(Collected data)
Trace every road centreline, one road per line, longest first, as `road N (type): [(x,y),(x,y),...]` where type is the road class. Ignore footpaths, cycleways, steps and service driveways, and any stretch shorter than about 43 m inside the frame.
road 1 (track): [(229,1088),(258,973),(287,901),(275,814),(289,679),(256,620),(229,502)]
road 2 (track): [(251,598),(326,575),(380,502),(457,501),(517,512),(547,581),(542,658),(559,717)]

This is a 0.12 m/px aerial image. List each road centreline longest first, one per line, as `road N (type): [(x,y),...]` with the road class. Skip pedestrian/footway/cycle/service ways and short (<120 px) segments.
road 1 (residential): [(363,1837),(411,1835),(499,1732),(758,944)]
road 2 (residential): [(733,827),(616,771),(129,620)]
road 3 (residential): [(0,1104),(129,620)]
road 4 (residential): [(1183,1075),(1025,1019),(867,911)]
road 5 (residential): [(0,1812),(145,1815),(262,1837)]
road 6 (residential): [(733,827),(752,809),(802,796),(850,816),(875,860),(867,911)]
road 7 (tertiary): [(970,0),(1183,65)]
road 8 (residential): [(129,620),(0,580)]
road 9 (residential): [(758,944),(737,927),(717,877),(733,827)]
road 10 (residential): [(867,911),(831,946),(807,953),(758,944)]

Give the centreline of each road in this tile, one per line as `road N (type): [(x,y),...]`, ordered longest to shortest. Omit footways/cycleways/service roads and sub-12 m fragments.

» WHAT IS BEING ASKED:
Go through the data and copy each line exactly as it reads.

» REPLY:
Trace every road centreline, one road per line, longest first, as `road N (type): [(x,y),(x,y),...]` where type is the road class. Ignore footpaths, cycleways, steps and service driveways, and any stretch shorter than about 43 m inside the frame.
road 1 (track): [(229,1088),(258,973),(287,901),(275,814),(289,679),(256,620),(229,502)]
road 2 (track): [(251,598),(326,575),(380,502),(457,501),(517,512),(547,581),(542,658),(559,717)]

This is a 0.12 m/px aerial image. List each road centreline longest first, one per line, as `road N (type): [(x,y),...]` with the road class. Skip pedestrian/footway/cycle/service ways and short (<120 px) segments.
road 1 (residential): [(363,1837),(411,1835),(499,1732),(758,944)]
road 2 (residential): [(733,827),(616,771),(129,620)]
road 3 (residential): [(0,1104),(129,620)]
road 4 (residential): [(1183,1075),(1025,1019),(867,911)]
road 5 (residential): [(0,1812),(145,1815),(262,1837)]
road 6 (residential): [(733,827),(752,809),(802,796),(850,816),(875,860),(867,911)]
road 7 (tertiary): [(970,0),(1183,65)]
road 8 (residential): [(129,620),(0,580)]
road 9 (residential): [(758,944),(737,927),(717,877),(733,827)]
road 10 (residential): [(867,911),(831,946),(807,953),(758,944)]

Give the centreline of each road in this tile, one per line as `road N (type): [(x,y),...]`, ordered longest to shortest. Omit footways/cycleways/service roads and sub-12 m fragments.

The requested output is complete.